__What this task involves__
Copy only the lines from the one with "camera: 15 degrees right, 10 degrees down" through the end of the records, exactly as they stand. No pictures belong in the copy.

[Entries taken from a collection]
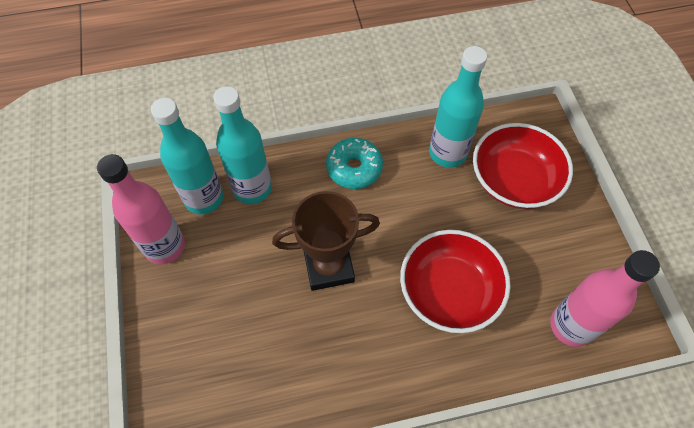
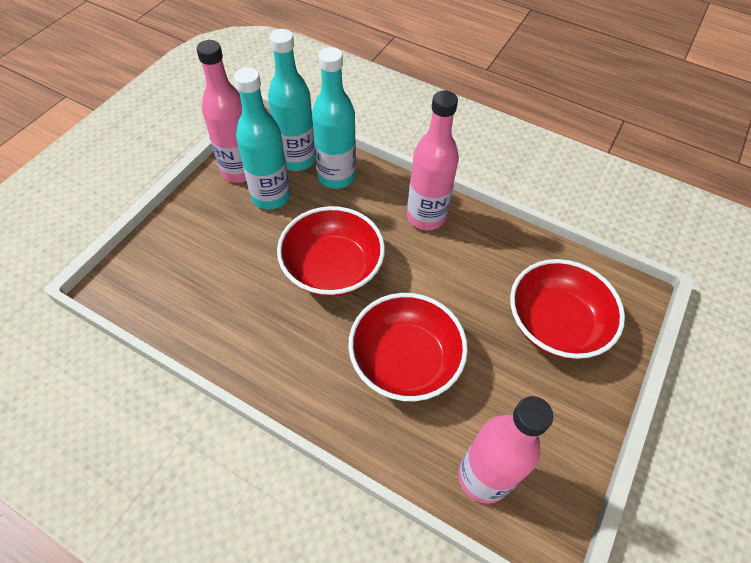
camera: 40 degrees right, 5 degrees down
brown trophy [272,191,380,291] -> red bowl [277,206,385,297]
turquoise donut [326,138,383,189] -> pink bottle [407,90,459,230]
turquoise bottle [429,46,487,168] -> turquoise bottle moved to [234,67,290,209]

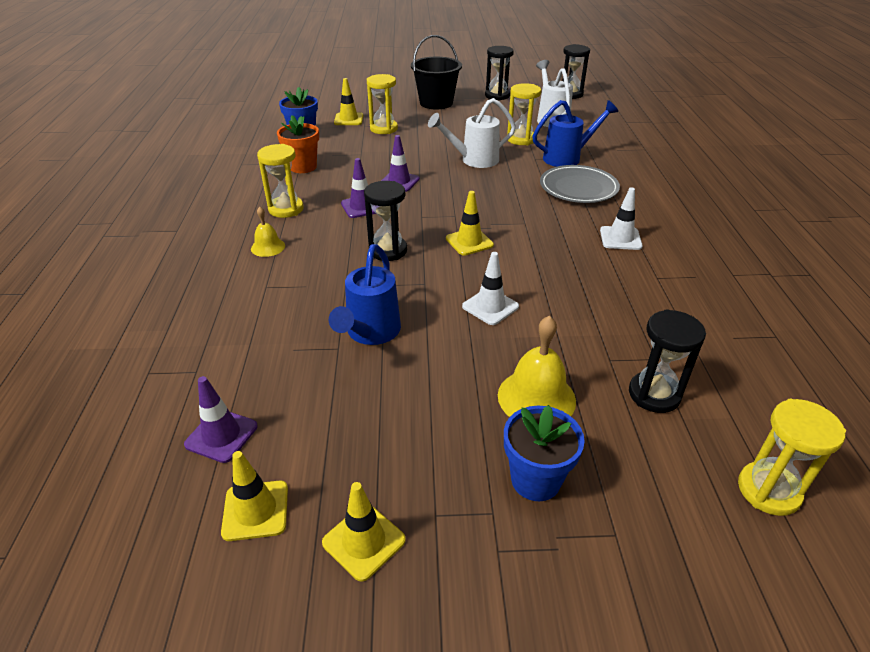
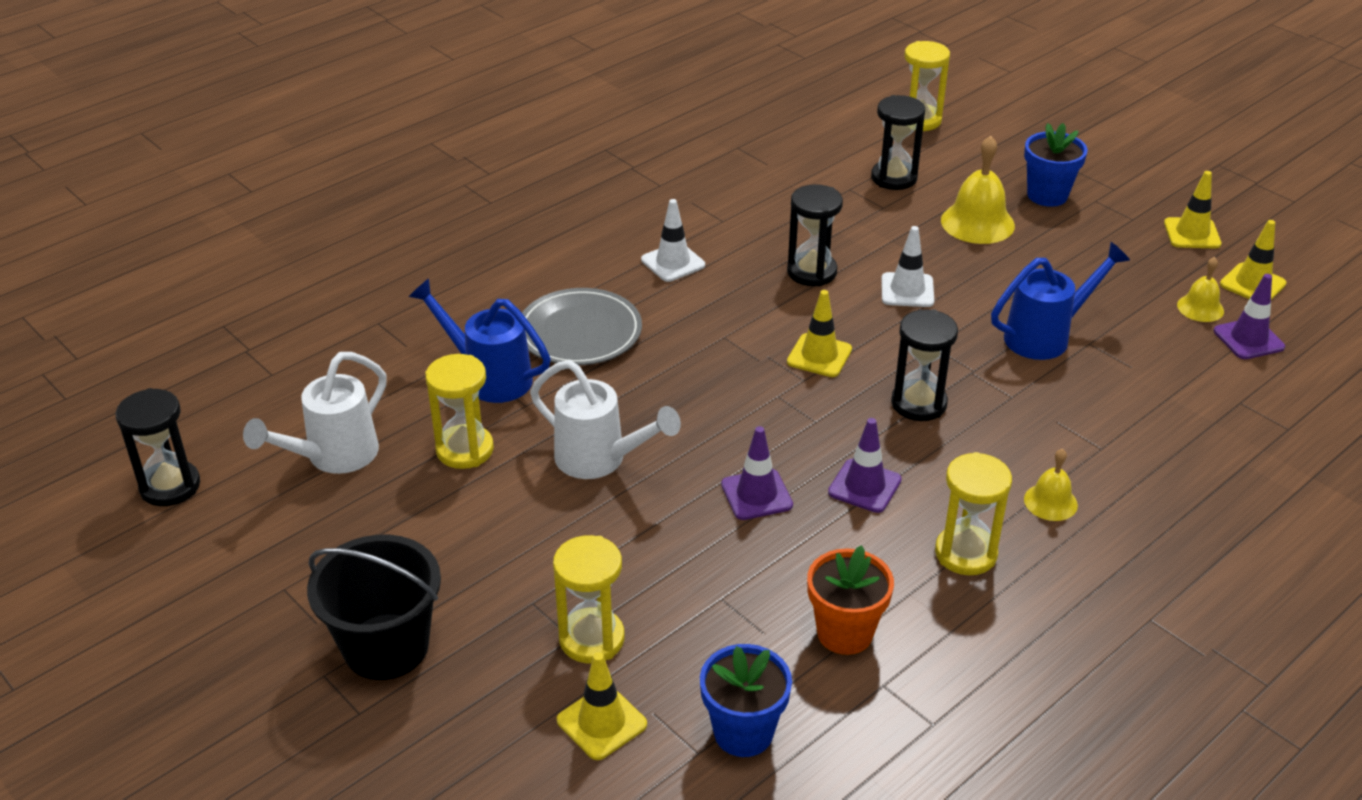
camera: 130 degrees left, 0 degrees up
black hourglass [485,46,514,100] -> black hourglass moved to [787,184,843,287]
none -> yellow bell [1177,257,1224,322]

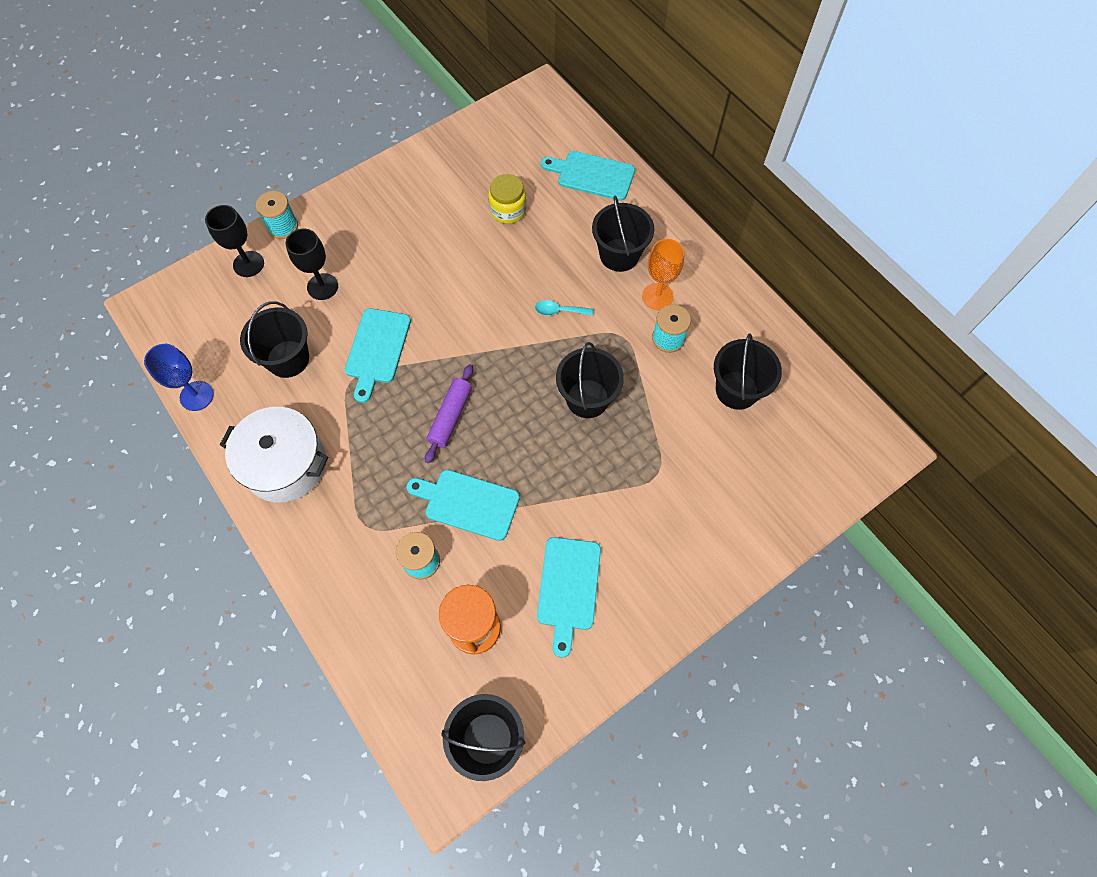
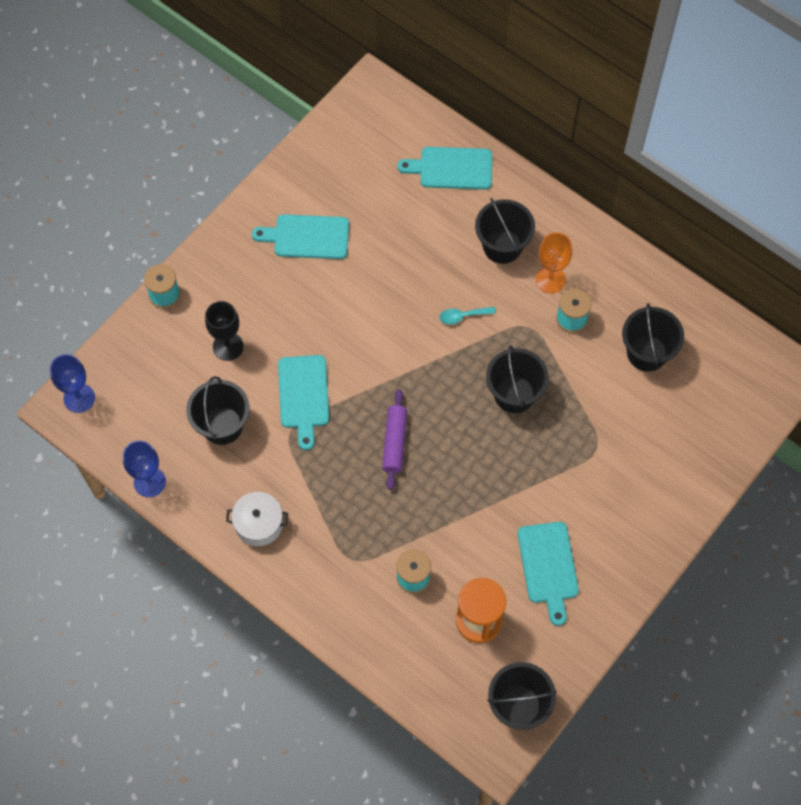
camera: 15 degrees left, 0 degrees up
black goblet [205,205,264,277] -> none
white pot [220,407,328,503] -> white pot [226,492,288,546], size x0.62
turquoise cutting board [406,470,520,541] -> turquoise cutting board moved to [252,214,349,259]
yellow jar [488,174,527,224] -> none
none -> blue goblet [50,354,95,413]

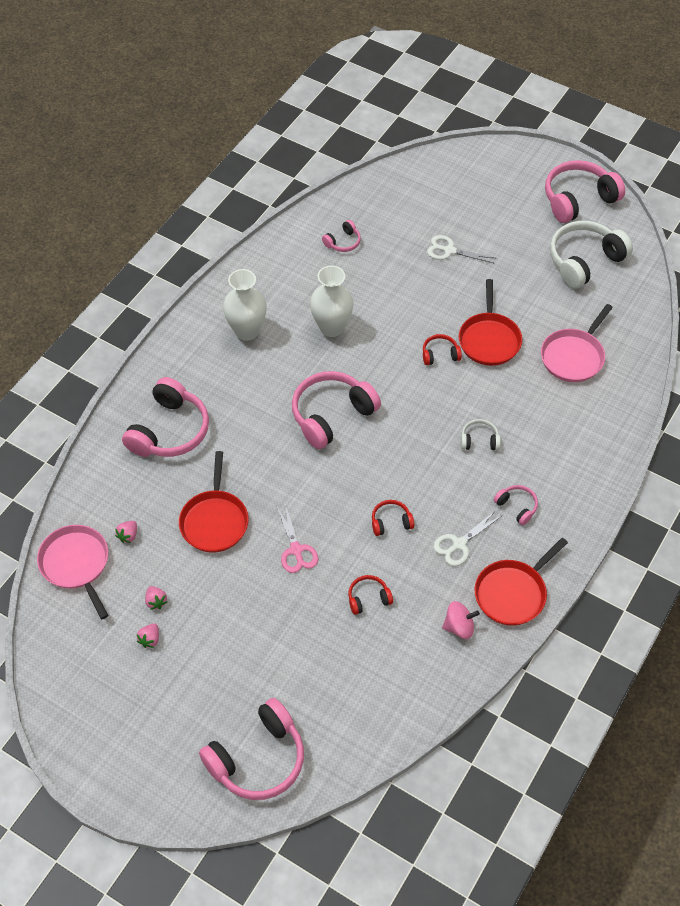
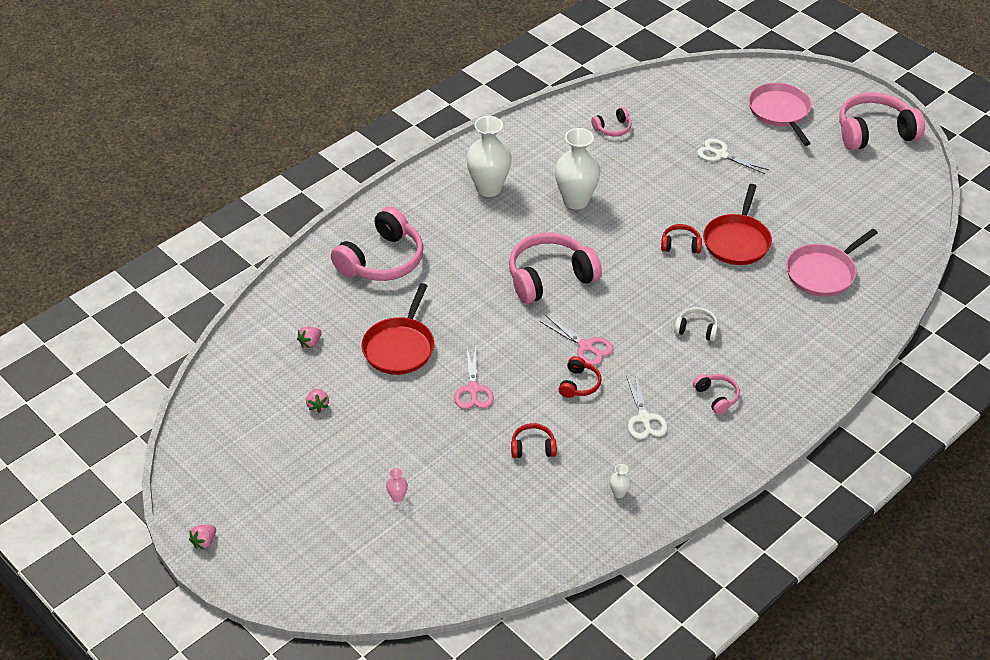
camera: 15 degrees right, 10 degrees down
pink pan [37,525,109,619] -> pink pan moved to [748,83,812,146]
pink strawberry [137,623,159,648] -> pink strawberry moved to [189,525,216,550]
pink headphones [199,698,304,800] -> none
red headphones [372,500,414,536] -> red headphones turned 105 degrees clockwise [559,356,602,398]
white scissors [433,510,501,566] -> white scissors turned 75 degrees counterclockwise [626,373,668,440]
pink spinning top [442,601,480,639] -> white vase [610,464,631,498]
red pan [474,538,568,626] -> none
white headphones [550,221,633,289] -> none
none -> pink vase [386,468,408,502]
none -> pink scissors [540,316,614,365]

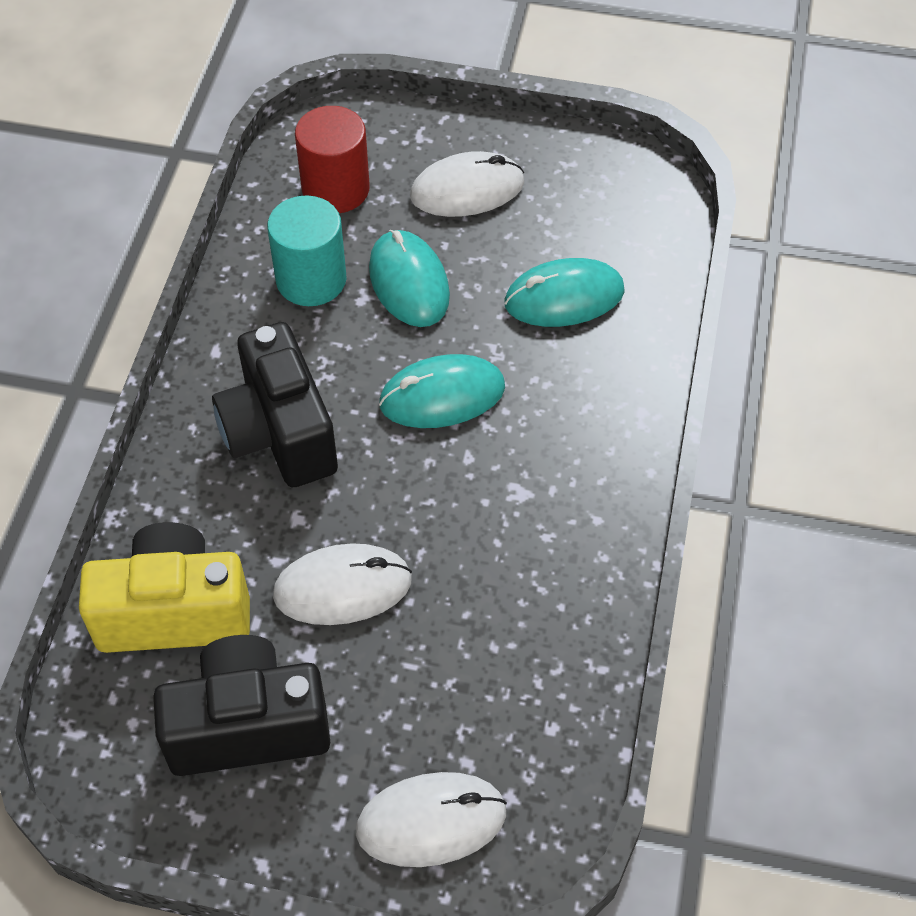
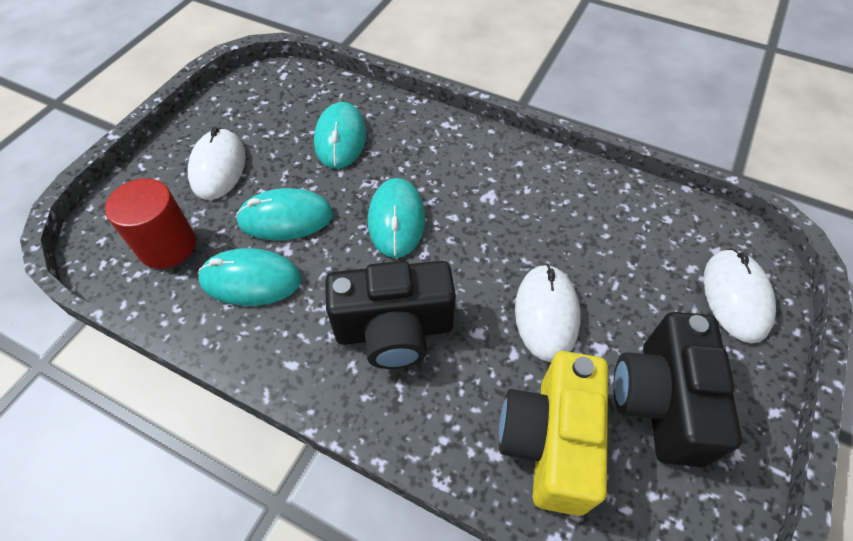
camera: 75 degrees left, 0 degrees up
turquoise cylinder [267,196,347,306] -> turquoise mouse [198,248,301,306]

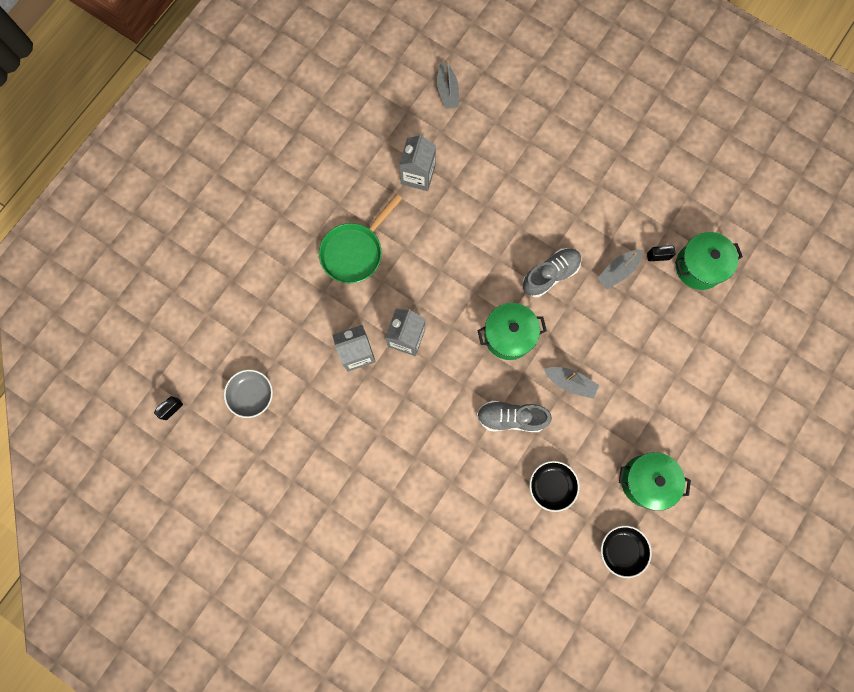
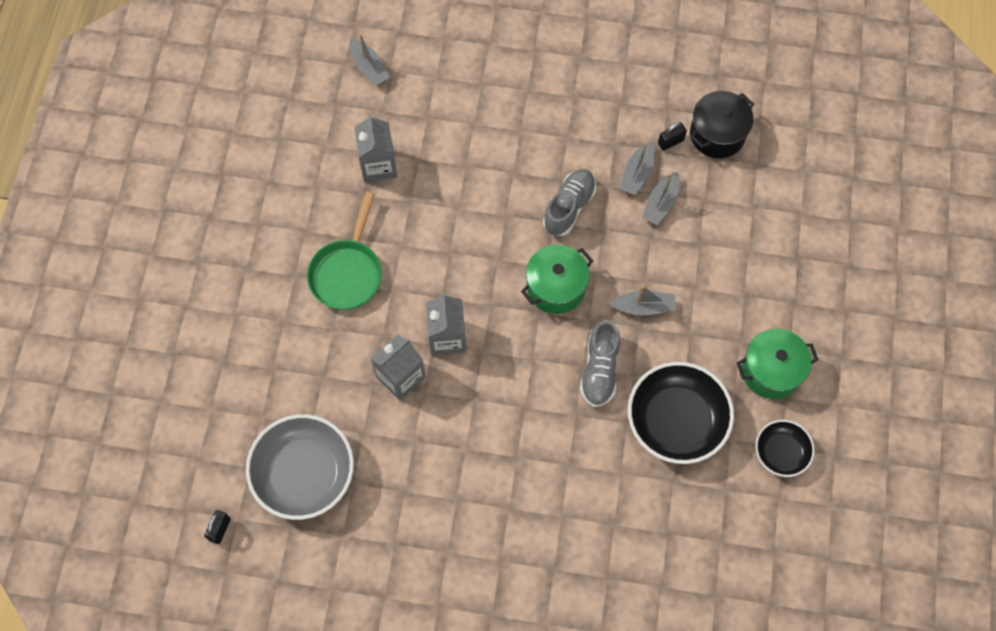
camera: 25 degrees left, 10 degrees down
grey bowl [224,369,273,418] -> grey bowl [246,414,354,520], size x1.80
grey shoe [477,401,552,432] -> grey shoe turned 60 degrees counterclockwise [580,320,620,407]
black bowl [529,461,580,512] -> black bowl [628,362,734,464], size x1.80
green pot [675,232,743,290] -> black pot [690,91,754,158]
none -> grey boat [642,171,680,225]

__Written answer__
camera: 15 degrees right, 10 degrees down
pink pan [37,525,109,619] -> pink pan moved to [748,83,812,146]
pink strawberry [137,623,159,648] -> pink strawberry moved to [189,525,216,550]
pink headphones [199,698,304,800] -> none
red headphones [372,500,414,536] -> red headphones turned 105 degrees clockwise [559,356,602,398]
white scissors [433,510,501,566] -> white scissors turned 75 degrees counterclockwise [626,373,668,440]
pink spinning top [442,601,480,639] -> white vase [610,464,631,498]
red pan [474,538,568,626] -> none
white headphones [550,221,633,289] -> none
none -> pink vase [386,468,408,502]
none -> pink scissors [540,316,614,365]

camera: 75 degrees left, 0 degrees up
turquoise cylinder [267,196,347,306] -> turquoise mouse [198,248,301,306]

camera: 25 degrees left, 10 degrees down
grey bowl [224,369,273,418] -> grey bowl [246,414,354,520], size x1.80
grey shoe [477,401,552,432] -> grey shoe turned 60 degrees counterclockwise [580,320,620,407]
black bowl [529,461,580,512] -> black bowl [628,362,734,464], size x1.80
green pot [675,232,743,290] -> black pot [690,91,754,158]
none -> grey boat [642,171,680,225]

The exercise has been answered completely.